Return only what runs from the line containing "U4 pin V-: +5V -> GND" through the last line of the entries below, exactly, omitting pictures.

---------- SOURCE MATERIAL ----------

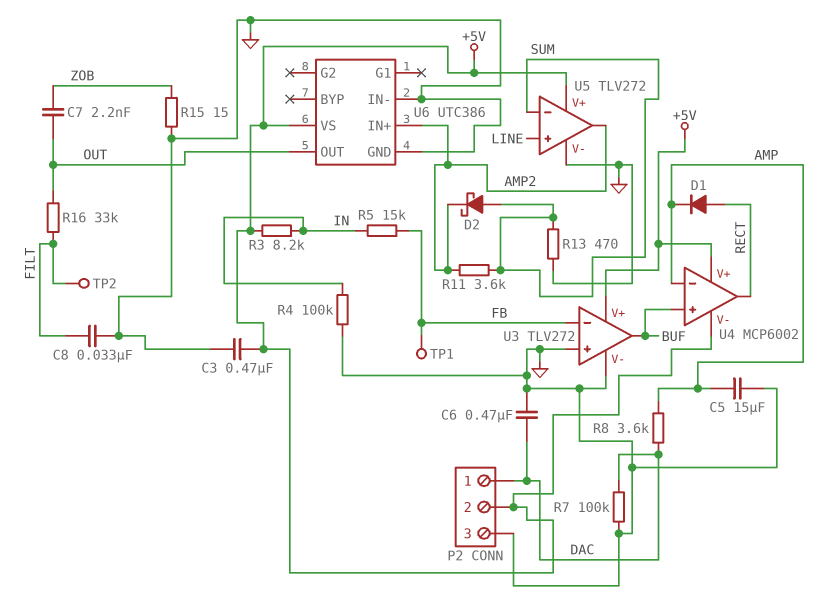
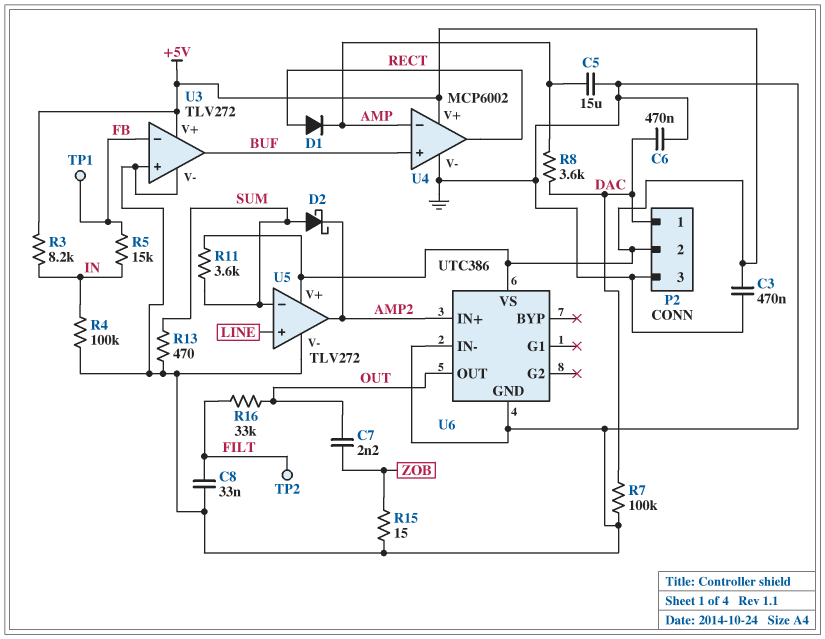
R11: 3.6k (AMP2, SUM) -> 3.6k (+5V, SUM)
U4 pin V-: +5V -> GND

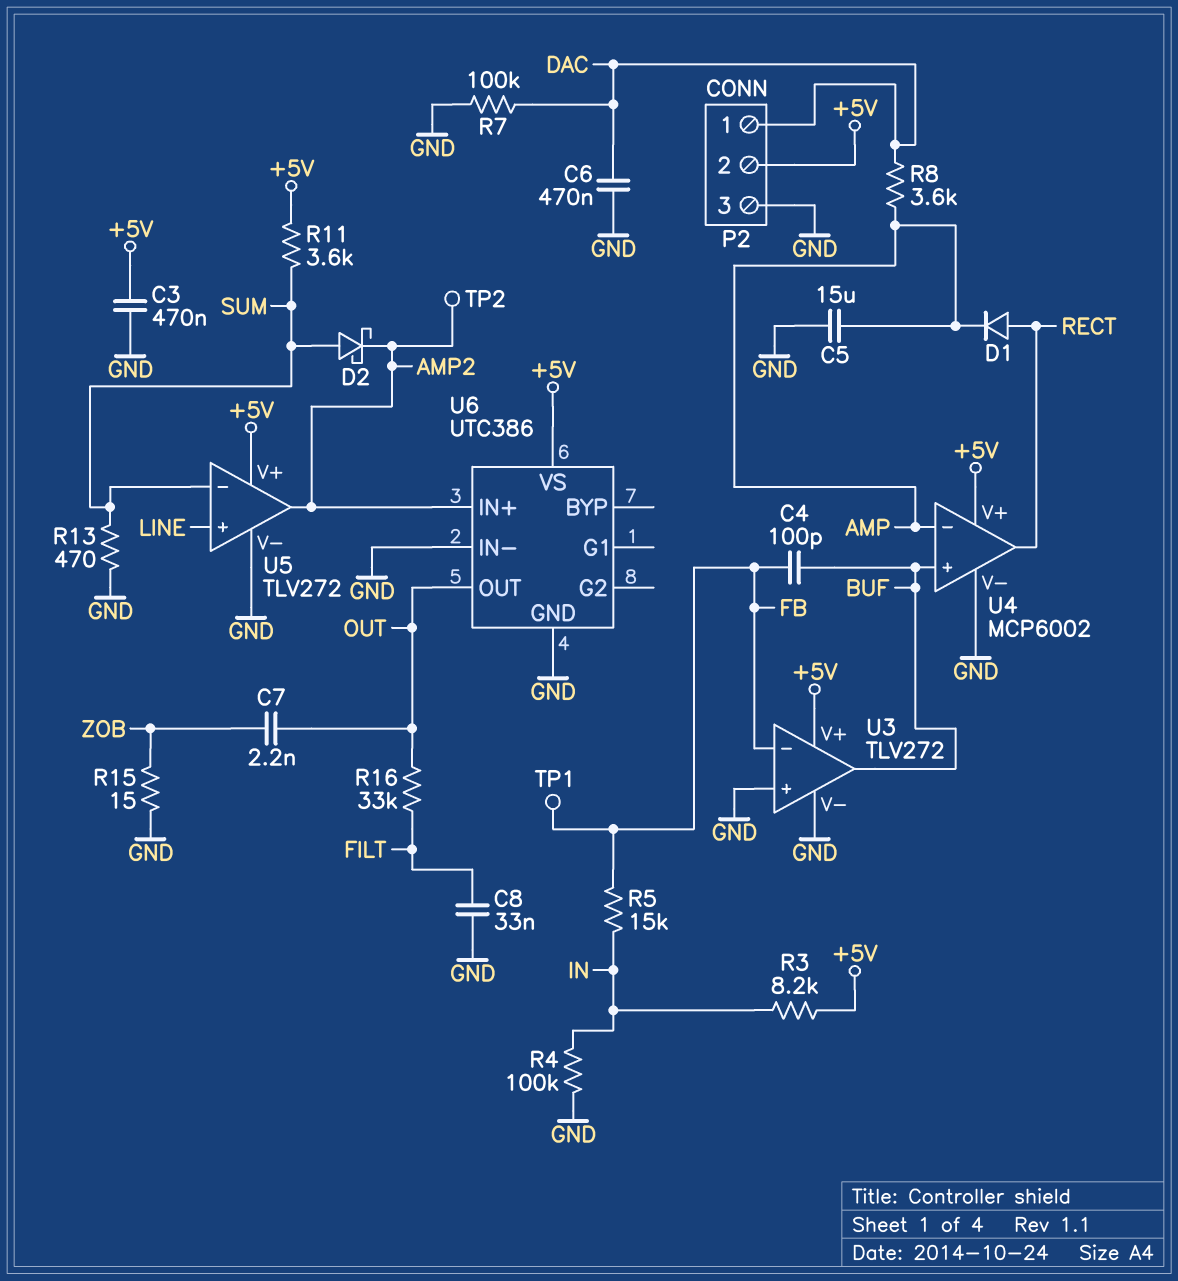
C4: none -> 100pF (BUF, FB)
TP2: test point (FILT) -> test point (AMP2)

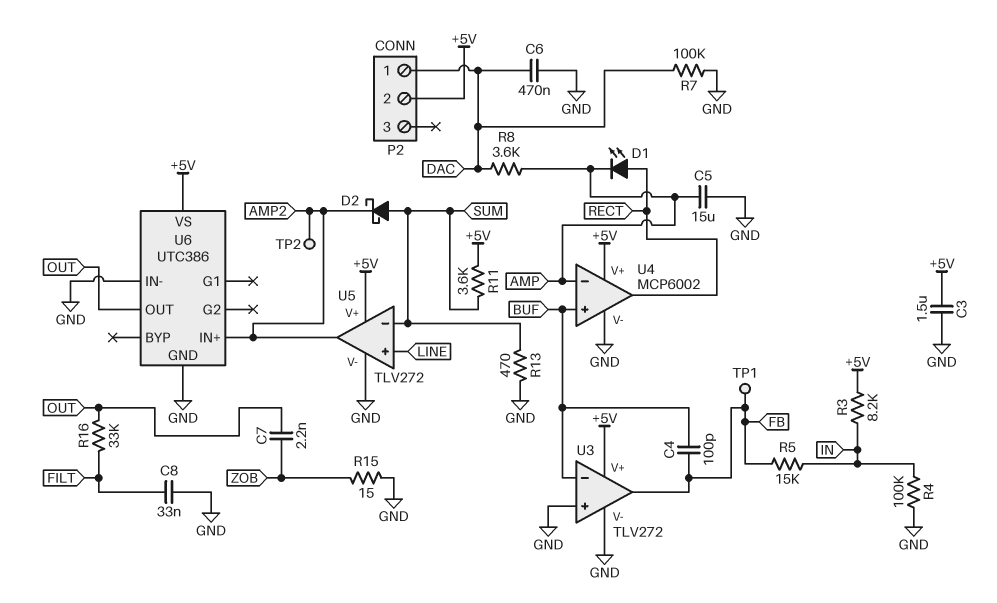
C3: 470nF (+5V, GND) -> 1.5uF (+5V, GND)
D1: diode (A RECT, K AMP) -> LED (A RECT, K AMP)
P2 pin 3: GND -> none
U3 pin in-: FB -> BUF
U3 pin out: BUF -> FB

----------

## RESULT FOR THIS EXERCISE
U4 pin V-: +5V -> GND

C4: none -> 100pF (BUF, FB)
TP2: test point (FILT) -> test point (AMP2)

C3: 470nF (+5V, GND) -> 1.5uF (+5V, GND)
D1: diode (A RECT, K AMP) -> LED (A RECT, K AMP)
P2 pin 3: GND -> none
U3 pin in-: FB -> BUF
U3 pin out: BUF -> FB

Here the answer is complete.